#### How to complete this task:
When you reach the line that contains "new: pink lamp" in the data below, start reproducing lines exactly, and stop after the line that contains "repainted: yellow banana".

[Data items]
------------------------------------------------------------
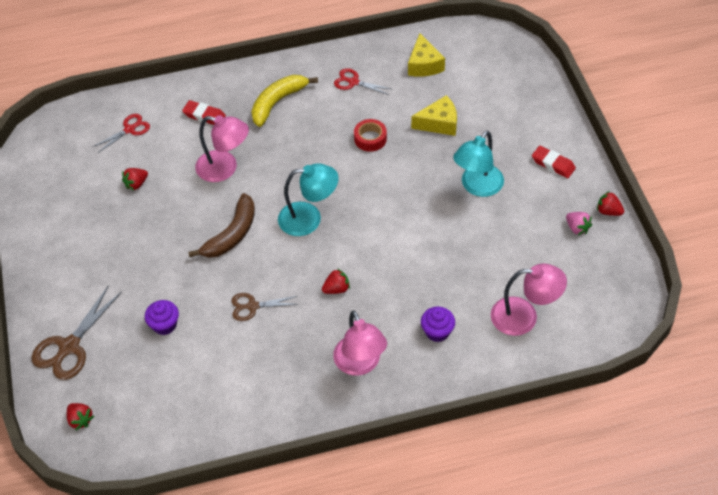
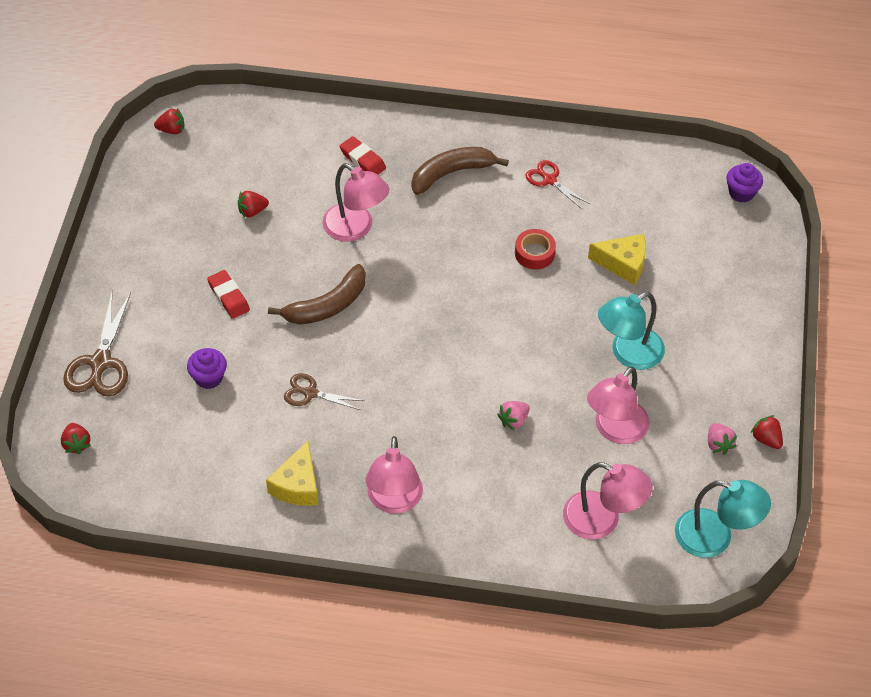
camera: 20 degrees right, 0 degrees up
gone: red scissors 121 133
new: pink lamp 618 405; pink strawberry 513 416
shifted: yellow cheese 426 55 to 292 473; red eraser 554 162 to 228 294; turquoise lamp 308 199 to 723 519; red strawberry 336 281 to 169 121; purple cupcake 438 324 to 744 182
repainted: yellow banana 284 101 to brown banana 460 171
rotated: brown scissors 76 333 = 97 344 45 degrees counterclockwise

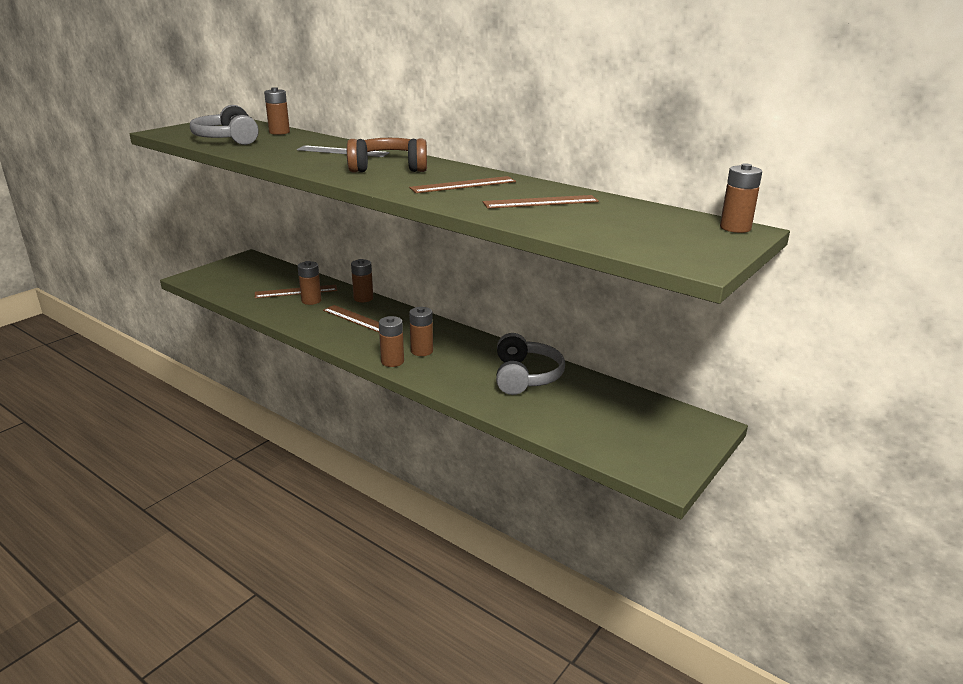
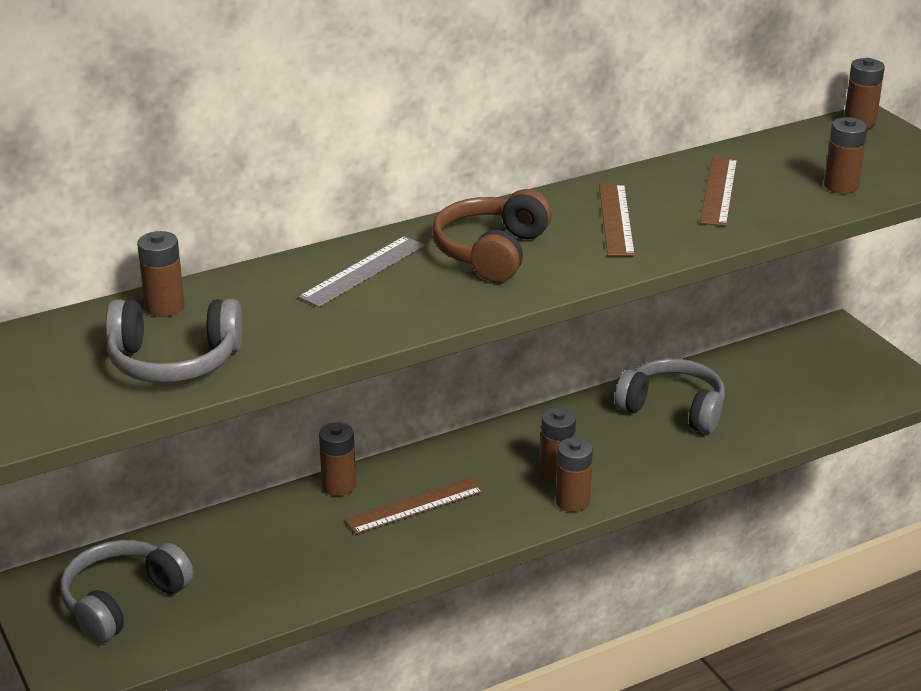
camera: 65 degrees left, 5 degrees up
gone: brown ruler 296 291
new: grey headphones 127 591
shifted: brown battery 310 283 to 846 155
------------------------------------------------------------
#### Your solution:
new: pink lamp 618 405; pink strawberry 513 416
shifted: yellow cheese 426 55 to 292 473; red eraser 554 162 to 228 294; turquoise lamp 308 199 to 723 519; red strawberry 336 281 to 169 121; purple cupcake 438 324 to 744 182
repainted: yellow banana 284 101 to brown banana 460 171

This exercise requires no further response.